◆ Exercise directions ◆
Give back exactly the lines of the material below that start at the line containing "blue flashlight: 2 -> 5" and end at the line containing "pink teapot: 5 -> 4", and no others.

◆ Data ◆
..............................

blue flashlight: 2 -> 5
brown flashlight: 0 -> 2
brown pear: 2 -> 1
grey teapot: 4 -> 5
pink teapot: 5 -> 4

..............................

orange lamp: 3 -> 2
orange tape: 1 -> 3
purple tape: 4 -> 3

..............................

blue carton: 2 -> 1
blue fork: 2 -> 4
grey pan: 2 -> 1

..............................

◆ Reply to the exercise ◆
blue flashlight: 2 -> 5
brown flashlight: 0 -> 2
brown pear: 2 -> 1
grey teapot: 4 -> 5
pink teapot: 5 -> 4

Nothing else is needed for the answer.